▸ Before and after images
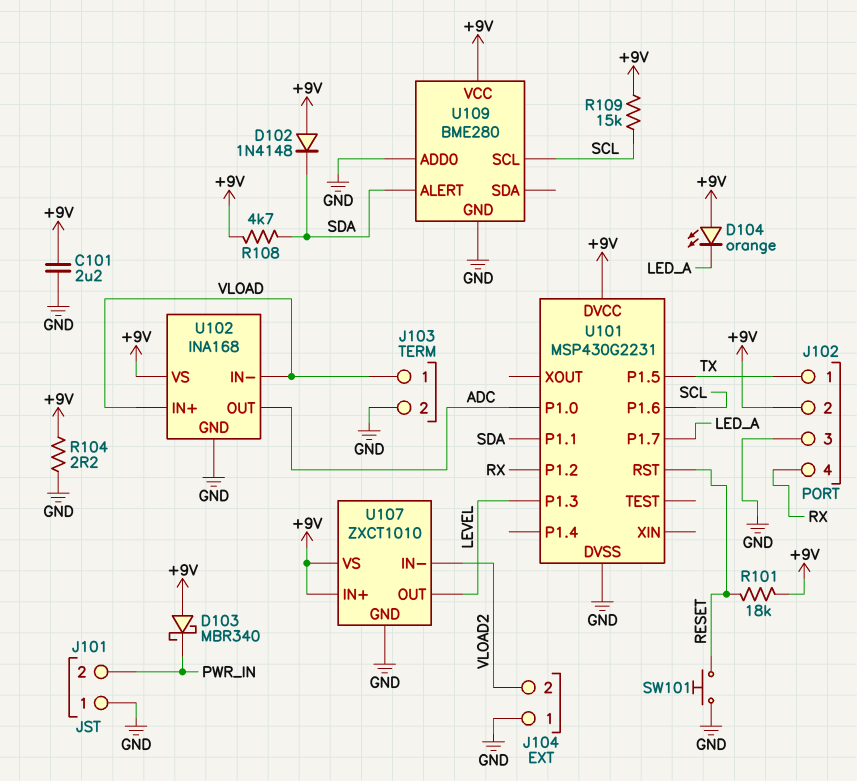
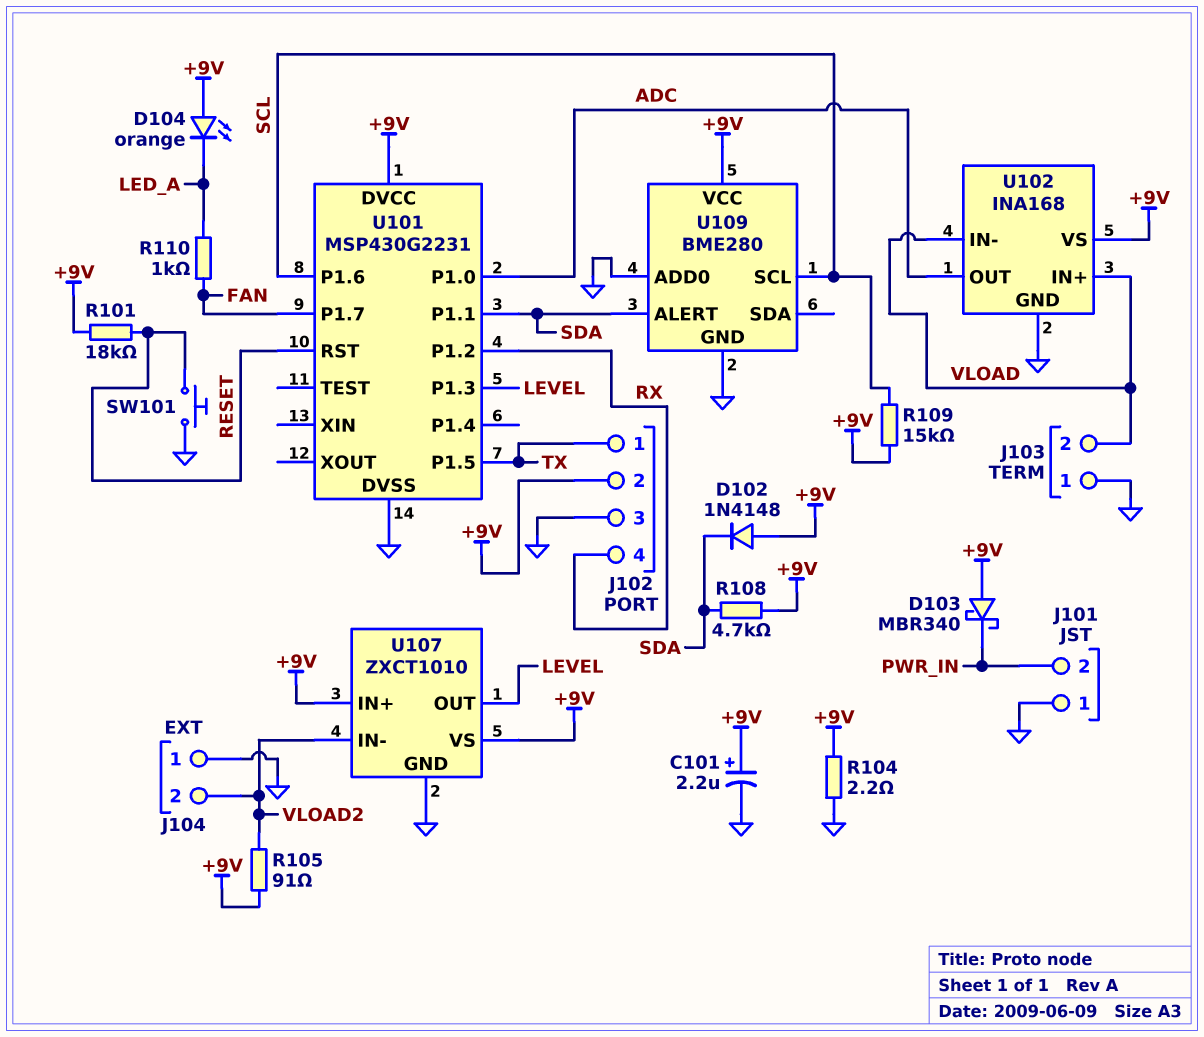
C101: 2.2uF (+9V, GND) -> 2.2uF (plus +9V, minus GND)
J103 pin 1: VLOAD -> GND
J103 pin 2: GND -> VLOAD
R105: none -> 91 (+9V, VLOAD2)
R110: none -> 1k (FAN, LED_A)
U101 pin P1.7: LED_A -> FAN

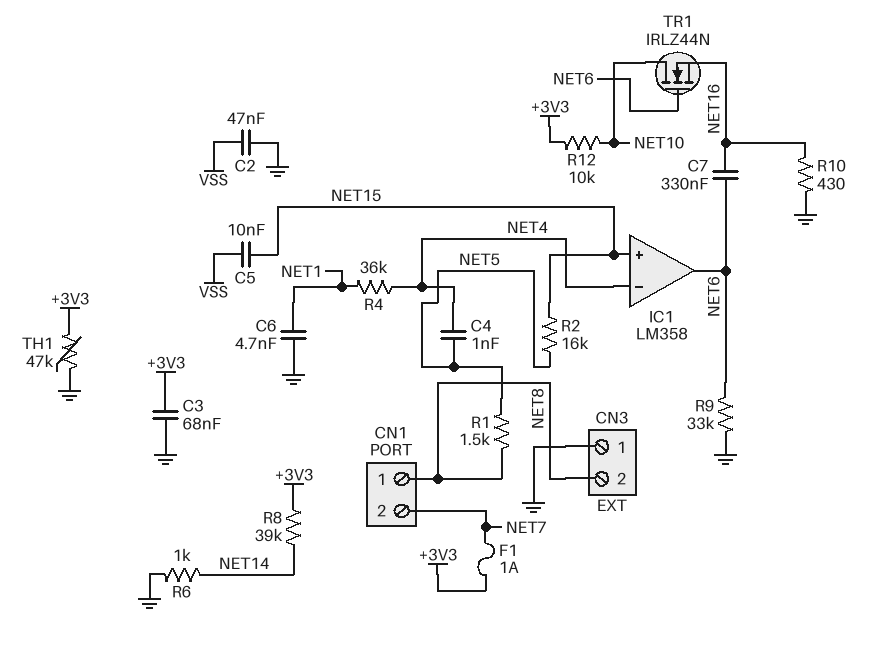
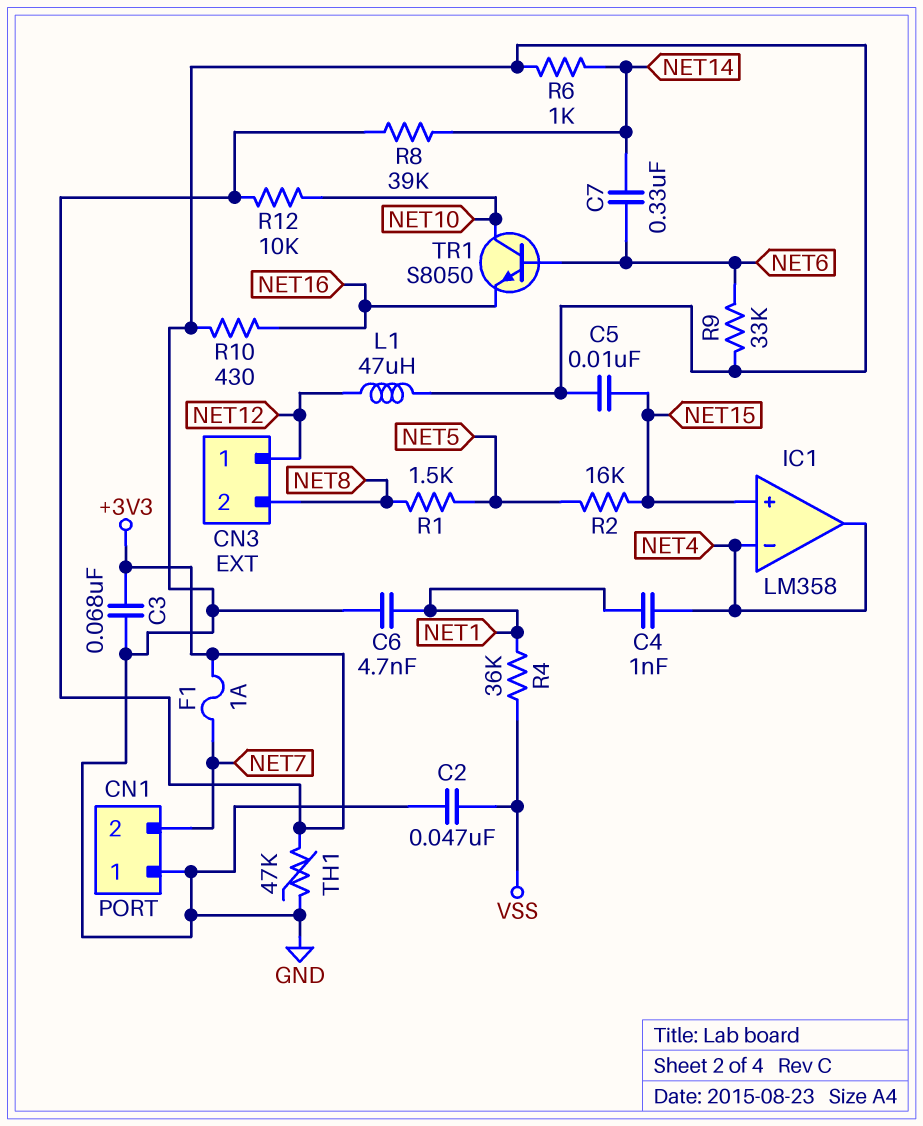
C4: 1nF (NET4, NET5) -> 1nF (NET1, NET4)
C5: 10nF (NET15, VSS) -> 10nF (GND, NET15)
C7: 330nF (NET6, NET16) -> 330nF (NET6, NET14)
CN1 pin 1: NET8 -> GND
CN3 pin 1: GND -> NET12
IC1 pin out: NET6 -> NET4
L1: none -> 47uH (GND, NET12)
R4: 36k (NET1, NET4) -> 36k (NET1, VSS)
TR1: NMOS IRLZ44N (G NET6, D NET10, S NET16) -> NPN S8050 (B NET6, C NET10, E NET16)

▸ What is required
Copy the entries exactly. Leave the pictures out.

▸ Exercise solution
C101: 2.2uF (+9V, GND) -> 2.2uF (plus +9V, minus GND)
J103 pin 1: VLOAD -> GND
J103 pin 2: GND -> VLOAD
R105: none -> 91 (+9V, VLOAD2)
R110: none -> 1k (FAN, LED_A)
U101 pin P1.7: LED_A -> FAN

C4: 1nF (NET4, NET5) -> 1nF (NET1, NET4)
C5: 10nF (NET15, VSS) -> 10nF (GND, NET15)
C7: 330nF (NET6, NET16) -> 330nF (NET6, NET14)
CN1 pin 1: NET8 -> GND
CN3 pin 1: GND -> NET12
IC1 pin out: NET6 -> NET4
L1: none -> 47uH (GND, NET12)
R4: 36k (NET1, NET4) -> 36k (NET1, VSS)
TR1: NMOS IRLZ44N (G NET6, D NET10, S NET16) -> NPN S8050 (B NET6, C NET10, E NET16)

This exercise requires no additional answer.